Records for processing –

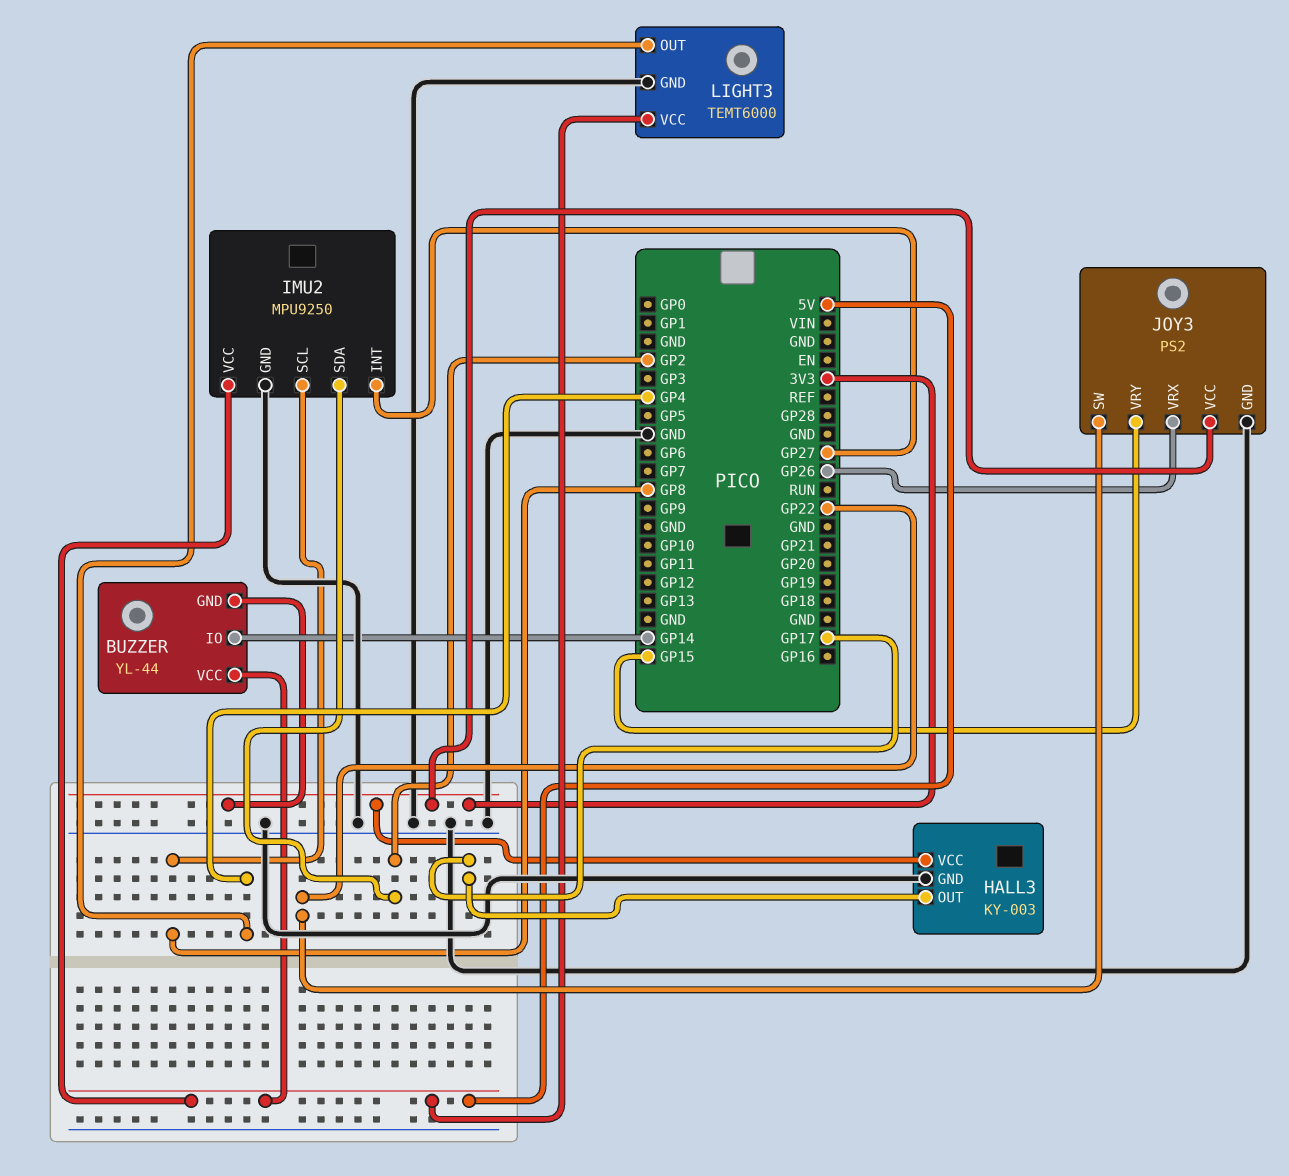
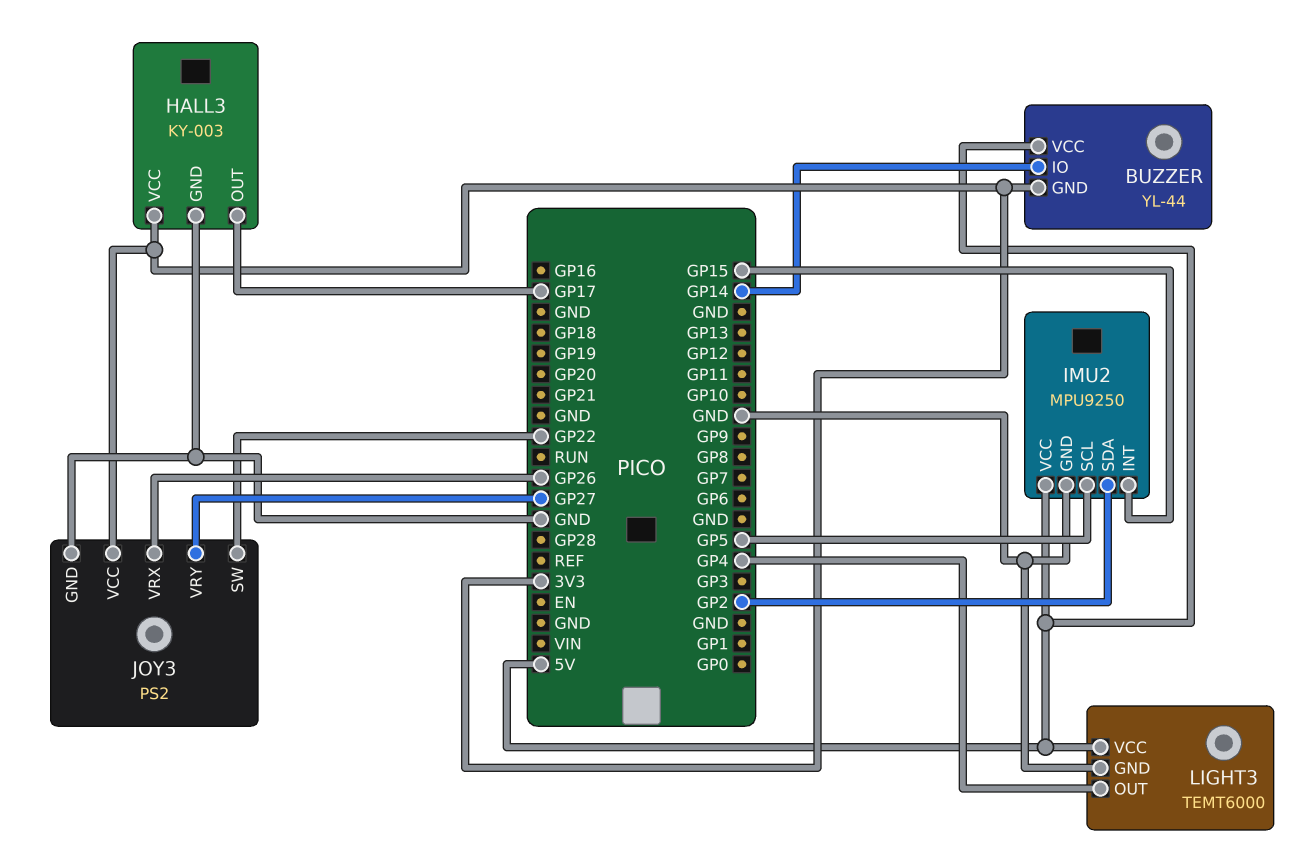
IMU2 pin INT: GP27 -> GP15
IMU2 pin SCL: GP8 -> GP5
JOY3 pin VRY: GP15 -> GP27

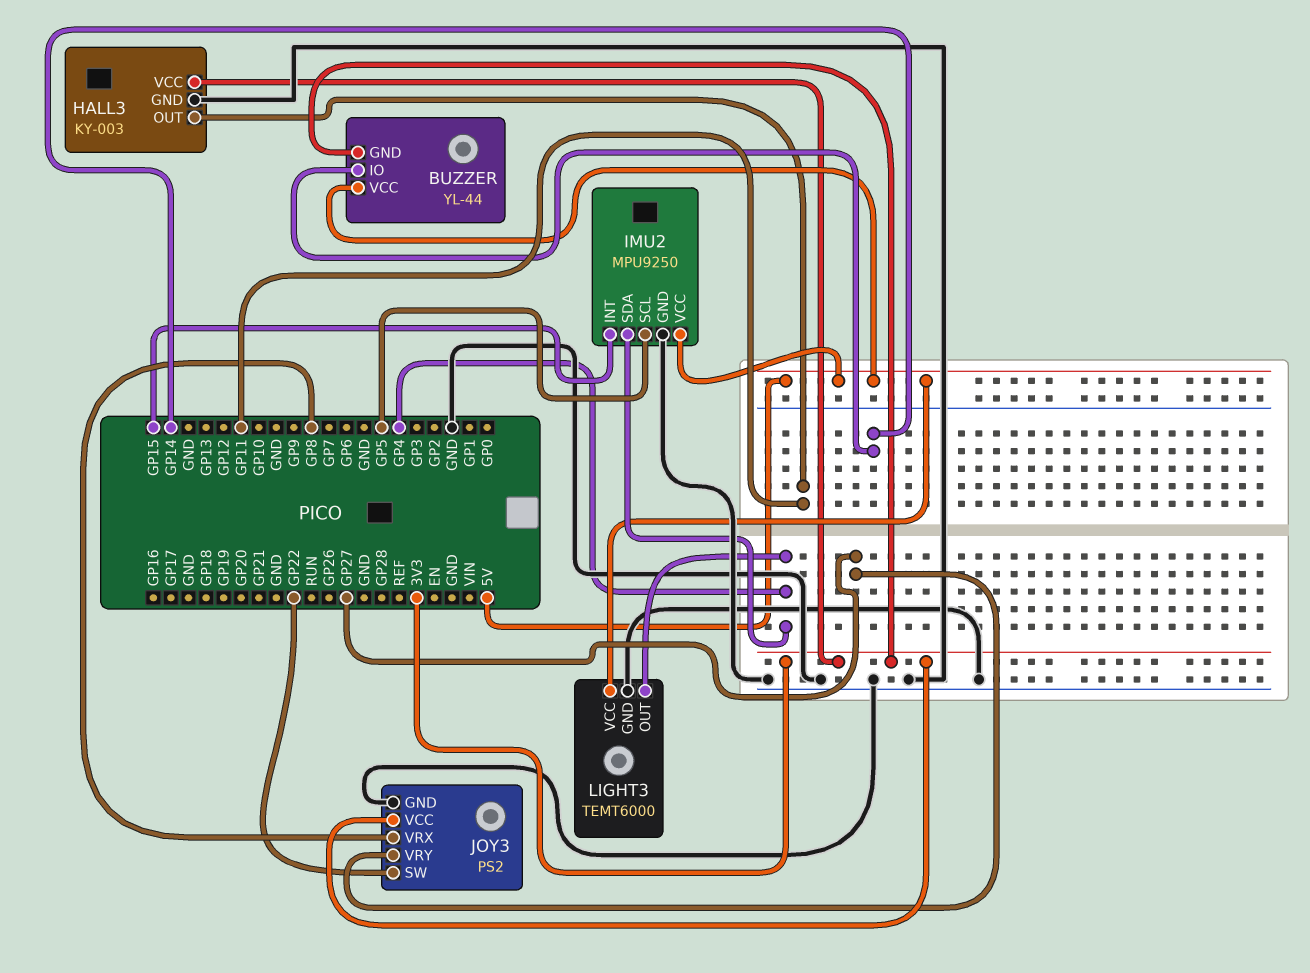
HALL3 pin OUT: GP17 -> GP11
IMU2 pin SDA: GP2 -> GP4
JOY3 pin VRX: GP26 -> GP8

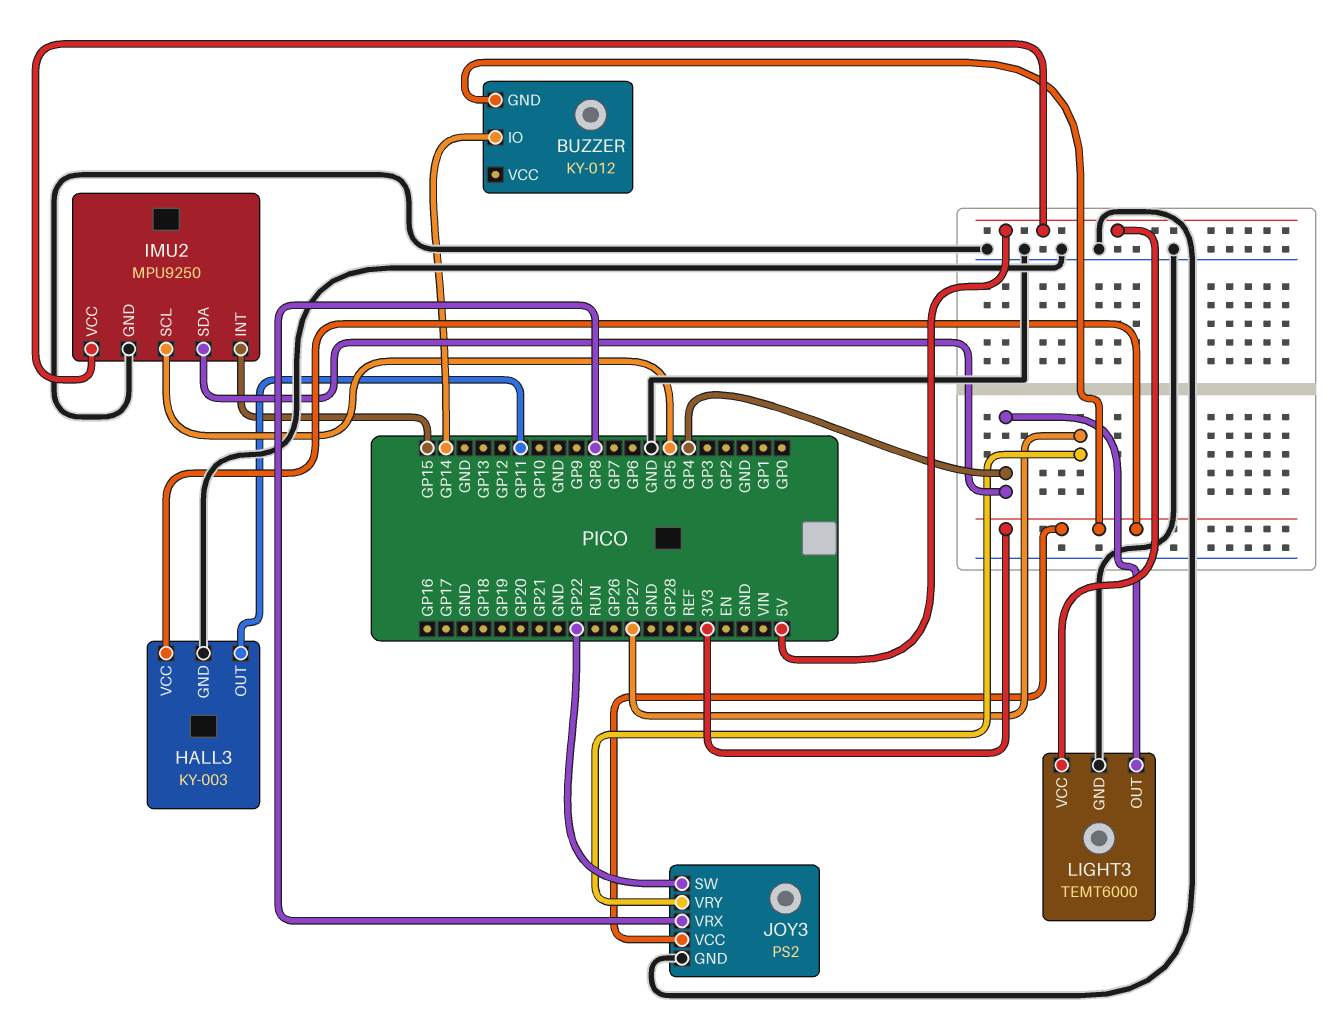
BUZZER: YL-44 -> KY-012
BUZZER pin VCC: 5V -> none

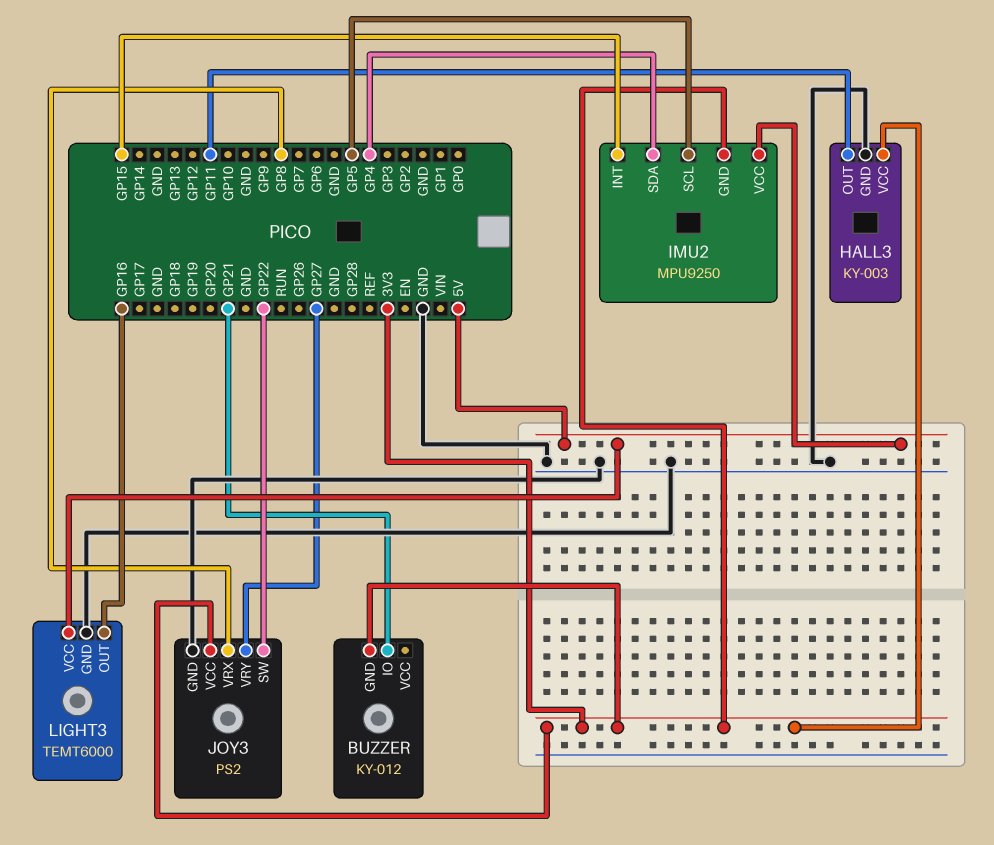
BUZZER pin IO: GP14 -> GP21
IMU2 pin GND: GND -> 3V3
LIGHT3 pin OUT: GP4 -> GP16

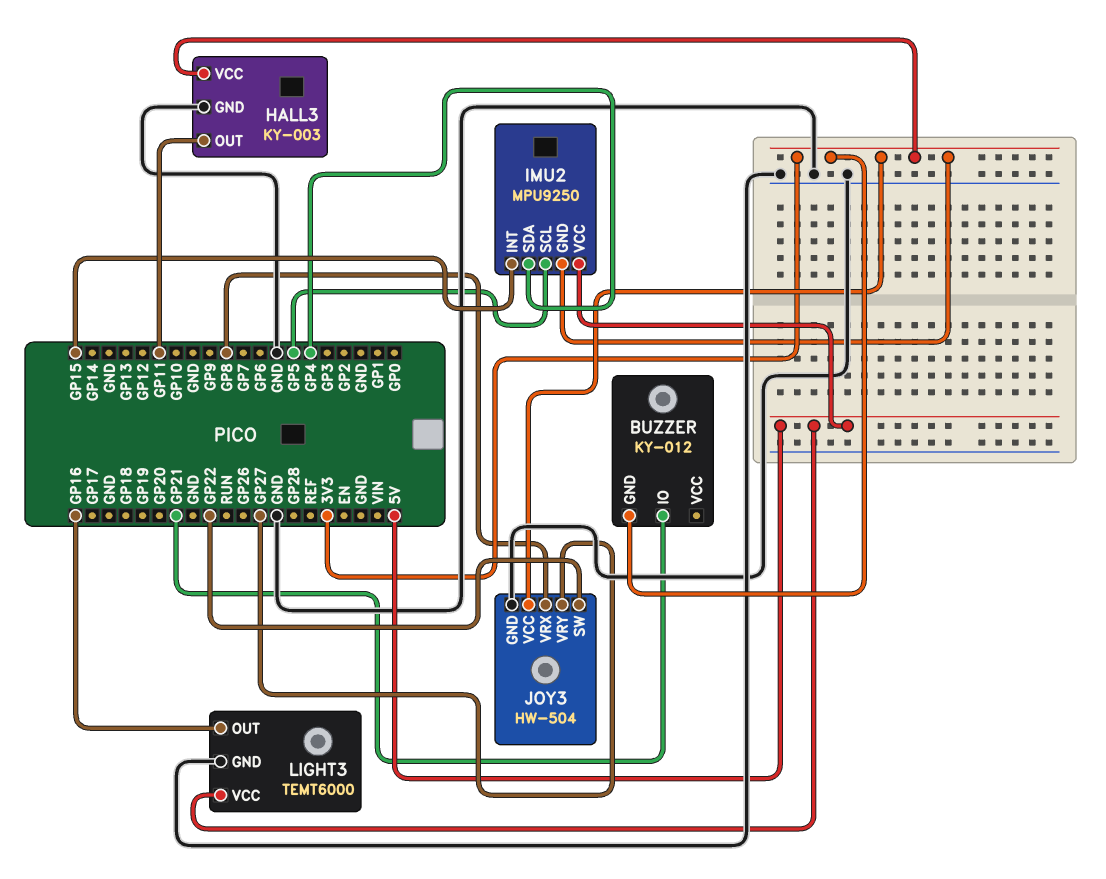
JOY3: PS2 -> HW-504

Task statement –
An exact reproduction of the data is needed, with no pictures included.

Exercise answer –
IMU2 pin INT: GP27 -> GP15
IMU2 pin SCL: GP8 -> GP5
JOY3 pin VRY: GP15 -> GP27

HALL3 pin OUT: GP17 -> GP11
IMU2 pin SDA: GP2 -> GP4
JOY3 pin VRX: GP26 -> GP8

BUZZER: YL-44 -> KY-012
BUZZER pin VCC: 5V -> none

BUZZER pin IO: GP14 -> GP21
IMU2 pin GND: GND -> 3V3
LIGHT3 pin OUT: GP4 -> GP16

JOY3: PS2 -> HW-504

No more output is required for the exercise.